##### DATASET CONTENT #####

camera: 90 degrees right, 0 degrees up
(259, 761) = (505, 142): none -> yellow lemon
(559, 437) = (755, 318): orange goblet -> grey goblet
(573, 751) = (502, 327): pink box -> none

#####
##### DATASET CONTENT #####

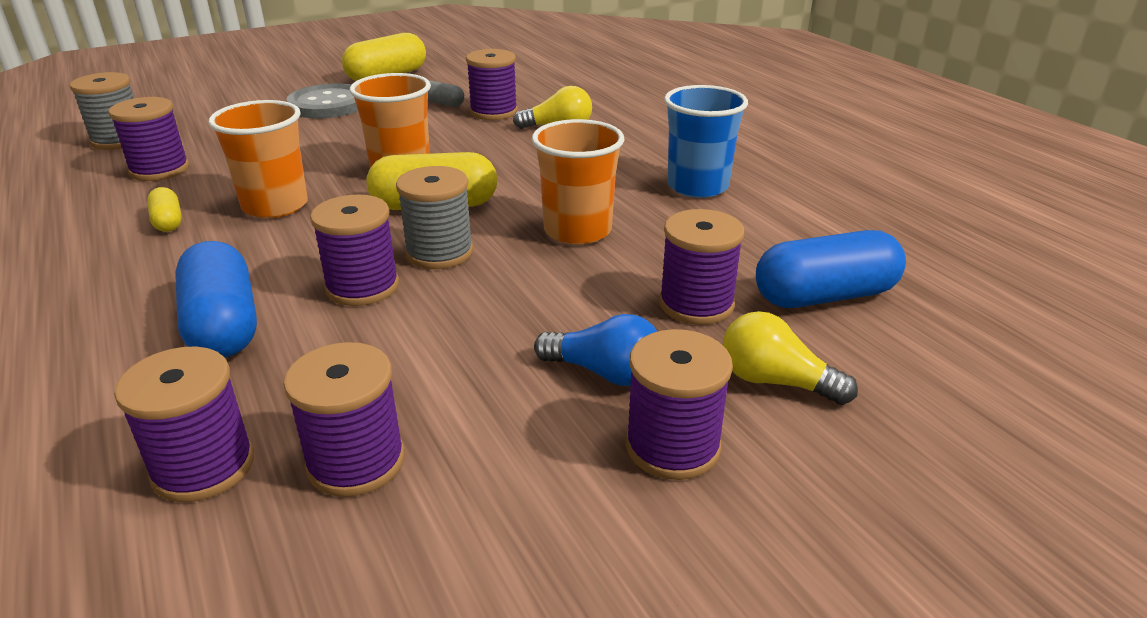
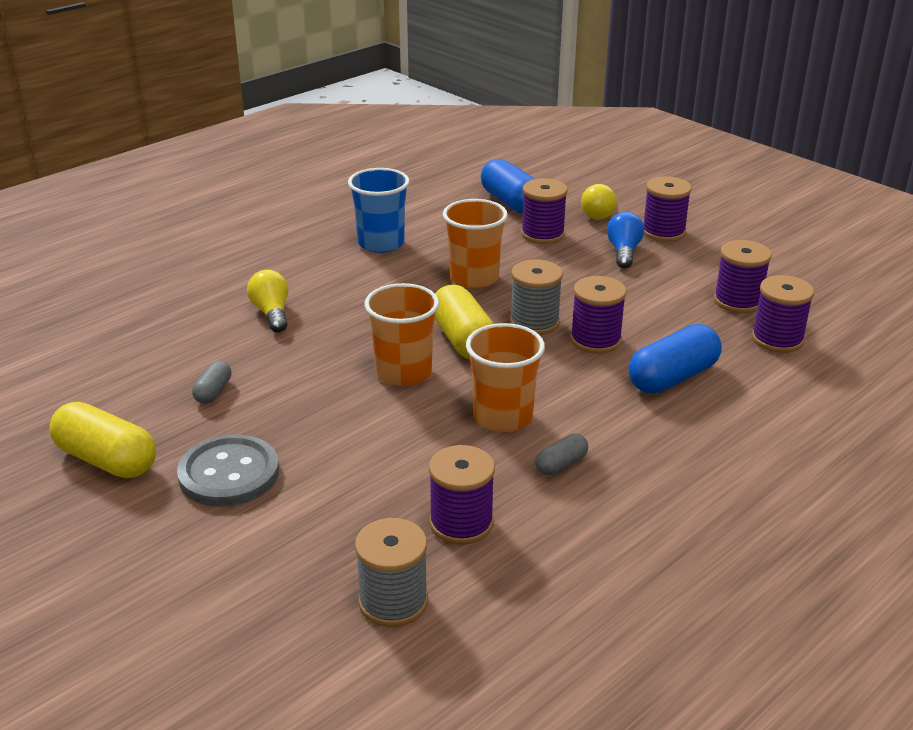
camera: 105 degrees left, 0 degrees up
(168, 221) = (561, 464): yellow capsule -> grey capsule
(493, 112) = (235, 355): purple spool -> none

#####
##### DATASET CONTENT #####

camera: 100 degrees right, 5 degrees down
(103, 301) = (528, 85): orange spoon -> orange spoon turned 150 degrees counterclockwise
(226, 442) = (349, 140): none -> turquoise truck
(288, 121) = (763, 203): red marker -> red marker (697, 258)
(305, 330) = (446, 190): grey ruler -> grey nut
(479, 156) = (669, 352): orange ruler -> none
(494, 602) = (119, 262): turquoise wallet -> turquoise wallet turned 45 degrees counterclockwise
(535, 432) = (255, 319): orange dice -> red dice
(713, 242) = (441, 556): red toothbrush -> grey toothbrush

#####

* [EXERCISE DETAILS]: Given the data above, transcribe exactly the lines from the one containing "camera: 90 degrees right, 0 degrees up" down to the one containing "(573, 751) = (502, 327): pink box -> none", and no others.

* [EXPECTED OUTPUT]:
camera: 90 degrees right, 0 degrees up
(259, 761) = (505, 142): none -> yellow lemon
(559, 437) = (755, 318): orange goblet -> grey goblet
(573, 751) = (502, 327): pink box -> none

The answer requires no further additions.